Provided records below:

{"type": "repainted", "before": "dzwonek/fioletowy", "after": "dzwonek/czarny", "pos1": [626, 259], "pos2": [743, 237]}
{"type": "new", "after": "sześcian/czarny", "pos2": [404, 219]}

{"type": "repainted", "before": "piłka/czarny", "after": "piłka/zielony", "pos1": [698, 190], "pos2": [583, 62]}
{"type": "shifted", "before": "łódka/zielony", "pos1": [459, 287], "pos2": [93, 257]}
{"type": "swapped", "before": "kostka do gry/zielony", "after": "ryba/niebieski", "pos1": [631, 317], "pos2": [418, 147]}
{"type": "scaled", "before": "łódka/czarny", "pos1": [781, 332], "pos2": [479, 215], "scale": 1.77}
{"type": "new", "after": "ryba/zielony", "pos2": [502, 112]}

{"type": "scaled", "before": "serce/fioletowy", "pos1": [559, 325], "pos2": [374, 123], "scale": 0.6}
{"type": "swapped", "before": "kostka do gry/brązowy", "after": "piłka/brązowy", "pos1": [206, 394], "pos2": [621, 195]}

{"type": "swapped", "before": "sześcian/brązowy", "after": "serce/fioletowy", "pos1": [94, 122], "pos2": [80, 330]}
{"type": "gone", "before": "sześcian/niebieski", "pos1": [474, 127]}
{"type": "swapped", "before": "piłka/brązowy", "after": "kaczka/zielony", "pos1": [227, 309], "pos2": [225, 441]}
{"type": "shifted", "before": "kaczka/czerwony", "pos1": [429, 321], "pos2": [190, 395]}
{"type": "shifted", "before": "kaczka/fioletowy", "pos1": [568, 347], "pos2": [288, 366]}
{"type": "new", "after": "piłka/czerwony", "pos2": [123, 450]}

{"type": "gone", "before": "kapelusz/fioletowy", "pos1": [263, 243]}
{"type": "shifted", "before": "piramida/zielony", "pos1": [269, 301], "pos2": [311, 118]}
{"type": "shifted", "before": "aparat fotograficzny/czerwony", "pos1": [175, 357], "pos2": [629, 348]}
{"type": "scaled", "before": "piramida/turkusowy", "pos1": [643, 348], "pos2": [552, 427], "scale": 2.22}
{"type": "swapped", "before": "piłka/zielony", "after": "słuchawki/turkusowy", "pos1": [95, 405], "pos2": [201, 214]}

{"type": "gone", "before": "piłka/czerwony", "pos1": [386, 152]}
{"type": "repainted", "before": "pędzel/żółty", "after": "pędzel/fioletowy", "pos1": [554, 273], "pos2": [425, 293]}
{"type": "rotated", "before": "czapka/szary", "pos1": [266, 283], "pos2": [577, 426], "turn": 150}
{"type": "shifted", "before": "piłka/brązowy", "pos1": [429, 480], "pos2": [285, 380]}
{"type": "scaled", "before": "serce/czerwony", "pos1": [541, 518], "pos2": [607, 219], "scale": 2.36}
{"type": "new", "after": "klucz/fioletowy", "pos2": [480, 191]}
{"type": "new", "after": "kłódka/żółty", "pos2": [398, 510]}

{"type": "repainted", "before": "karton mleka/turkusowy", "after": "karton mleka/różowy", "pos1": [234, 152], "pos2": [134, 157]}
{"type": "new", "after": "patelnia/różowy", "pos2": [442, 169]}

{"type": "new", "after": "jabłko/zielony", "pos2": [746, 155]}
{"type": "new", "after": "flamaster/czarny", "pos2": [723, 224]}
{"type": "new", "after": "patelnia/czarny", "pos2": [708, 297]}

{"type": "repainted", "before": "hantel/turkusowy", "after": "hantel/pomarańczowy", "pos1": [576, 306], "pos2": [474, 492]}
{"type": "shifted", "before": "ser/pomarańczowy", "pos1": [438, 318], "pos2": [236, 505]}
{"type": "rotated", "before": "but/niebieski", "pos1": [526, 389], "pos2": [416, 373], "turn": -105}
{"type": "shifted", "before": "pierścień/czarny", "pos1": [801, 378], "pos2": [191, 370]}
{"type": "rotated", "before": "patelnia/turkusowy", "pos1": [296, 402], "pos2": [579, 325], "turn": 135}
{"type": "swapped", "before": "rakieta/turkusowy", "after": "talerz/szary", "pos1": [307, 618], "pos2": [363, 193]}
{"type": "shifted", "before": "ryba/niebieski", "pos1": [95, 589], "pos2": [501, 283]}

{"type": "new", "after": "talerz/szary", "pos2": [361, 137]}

End of Provided records.

→ What is expected: Read the lines above. Gather those in which the string "scaled" is found.

→ Completed exercise:
{"type": "scaled", "before": "łódka/czarny", "pos1": [781, 332], "pos2": [479, 215], "scale": 1.77}
{"type": "scaled", "before": "serce/fioletowy", "pos1": [559, 325], "pos2": [374, 123], "scale": 0.6}
{"type": "scaled", "before": "piramida/turkusowy", "pos1": [643, 348], "pos2": [552, 427], "scale": 2.22}
{"type": "scaled", "before": "serce/czerwony", "pos1": [541, 518], "pos2": [607, 219], "scale": 2.36}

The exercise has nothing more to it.